**Task objective**
Copy out, word for word, the lines from the start of the data below through the line containing "Someone put down the teal", and no others.

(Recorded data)

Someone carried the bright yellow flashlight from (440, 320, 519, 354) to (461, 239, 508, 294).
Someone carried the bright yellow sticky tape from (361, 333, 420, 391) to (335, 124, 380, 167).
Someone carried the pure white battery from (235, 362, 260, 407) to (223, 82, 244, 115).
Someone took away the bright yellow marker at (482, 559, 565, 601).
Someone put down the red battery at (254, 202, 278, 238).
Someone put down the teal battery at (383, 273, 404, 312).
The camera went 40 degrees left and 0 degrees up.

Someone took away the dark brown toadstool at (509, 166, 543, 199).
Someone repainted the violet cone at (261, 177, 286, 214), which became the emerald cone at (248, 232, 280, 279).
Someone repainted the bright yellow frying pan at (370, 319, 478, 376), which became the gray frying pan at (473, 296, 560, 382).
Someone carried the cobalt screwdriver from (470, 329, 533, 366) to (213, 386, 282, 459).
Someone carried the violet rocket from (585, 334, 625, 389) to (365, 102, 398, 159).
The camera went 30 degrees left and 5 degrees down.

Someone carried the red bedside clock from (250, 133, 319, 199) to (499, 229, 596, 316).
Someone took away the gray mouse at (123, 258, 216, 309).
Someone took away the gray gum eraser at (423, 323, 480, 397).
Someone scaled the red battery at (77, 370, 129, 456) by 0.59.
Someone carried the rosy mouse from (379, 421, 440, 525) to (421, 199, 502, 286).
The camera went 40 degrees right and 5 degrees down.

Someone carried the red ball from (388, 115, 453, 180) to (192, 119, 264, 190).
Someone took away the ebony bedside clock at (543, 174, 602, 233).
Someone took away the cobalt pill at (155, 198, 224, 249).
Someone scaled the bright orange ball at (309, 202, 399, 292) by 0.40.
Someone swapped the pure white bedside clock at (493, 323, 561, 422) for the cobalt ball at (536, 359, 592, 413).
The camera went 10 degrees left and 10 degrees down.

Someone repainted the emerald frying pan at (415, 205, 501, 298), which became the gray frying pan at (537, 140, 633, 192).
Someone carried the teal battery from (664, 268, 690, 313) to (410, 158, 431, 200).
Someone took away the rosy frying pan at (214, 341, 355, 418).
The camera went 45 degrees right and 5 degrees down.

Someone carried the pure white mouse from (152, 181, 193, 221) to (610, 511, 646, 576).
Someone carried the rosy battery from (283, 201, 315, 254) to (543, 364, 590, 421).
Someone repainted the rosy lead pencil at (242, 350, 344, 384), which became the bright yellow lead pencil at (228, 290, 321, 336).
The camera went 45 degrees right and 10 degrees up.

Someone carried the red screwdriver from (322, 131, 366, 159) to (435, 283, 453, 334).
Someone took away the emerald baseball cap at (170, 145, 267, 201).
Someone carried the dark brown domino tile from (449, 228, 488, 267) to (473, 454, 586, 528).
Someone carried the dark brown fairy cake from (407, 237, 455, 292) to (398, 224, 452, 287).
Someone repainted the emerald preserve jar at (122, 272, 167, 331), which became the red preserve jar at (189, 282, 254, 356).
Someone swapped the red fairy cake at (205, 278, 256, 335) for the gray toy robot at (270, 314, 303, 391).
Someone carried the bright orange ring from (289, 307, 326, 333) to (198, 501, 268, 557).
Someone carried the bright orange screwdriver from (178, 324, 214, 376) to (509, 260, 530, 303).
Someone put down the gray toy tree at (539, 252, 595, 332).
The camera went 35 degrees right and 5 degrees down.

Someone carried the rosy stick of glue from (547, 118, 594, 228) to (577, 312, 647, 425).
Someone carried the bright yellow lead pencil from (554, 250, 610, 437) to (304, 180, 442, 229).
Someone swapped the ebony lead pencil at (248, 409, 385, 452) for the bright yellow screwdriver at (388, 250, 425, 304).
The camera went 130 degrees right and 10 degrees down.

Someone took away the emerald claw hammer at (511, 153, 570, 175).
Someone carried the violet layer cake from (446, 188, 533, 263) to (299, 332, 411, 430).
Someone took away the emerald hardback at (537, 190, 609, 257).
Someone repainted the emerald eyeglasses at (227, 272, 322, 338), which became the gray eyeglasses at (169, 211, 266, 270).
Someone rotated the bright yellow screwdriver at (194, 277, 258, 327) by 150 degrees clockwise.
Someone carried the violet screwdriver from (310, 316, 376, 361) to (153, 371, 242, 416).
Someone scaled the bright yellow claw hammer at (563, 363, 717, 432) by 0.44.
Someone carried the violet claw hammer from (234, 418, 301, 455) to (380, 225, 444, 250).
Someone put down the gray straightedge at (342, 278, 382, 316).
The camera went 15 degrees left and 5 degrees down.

**Task response**
Someone carried the bright yellow flashlight from (440, 320, 519, 354) to (461, 239, 508, 294).
Someone carried the bright yellow sticky tape from (361, 333, 420, 391) to (335, 124, 380, 167).
Someone carried the pure white battery from (235, 362, 260, 407) to (223, 82, 244, 115).
Someone took away the bright yellow marker at (482, 559, 565, 601).
Someone put down the red battery at (254, 202, 278, 238).
Someone put down the teal battery at (383, 273, 404, 312).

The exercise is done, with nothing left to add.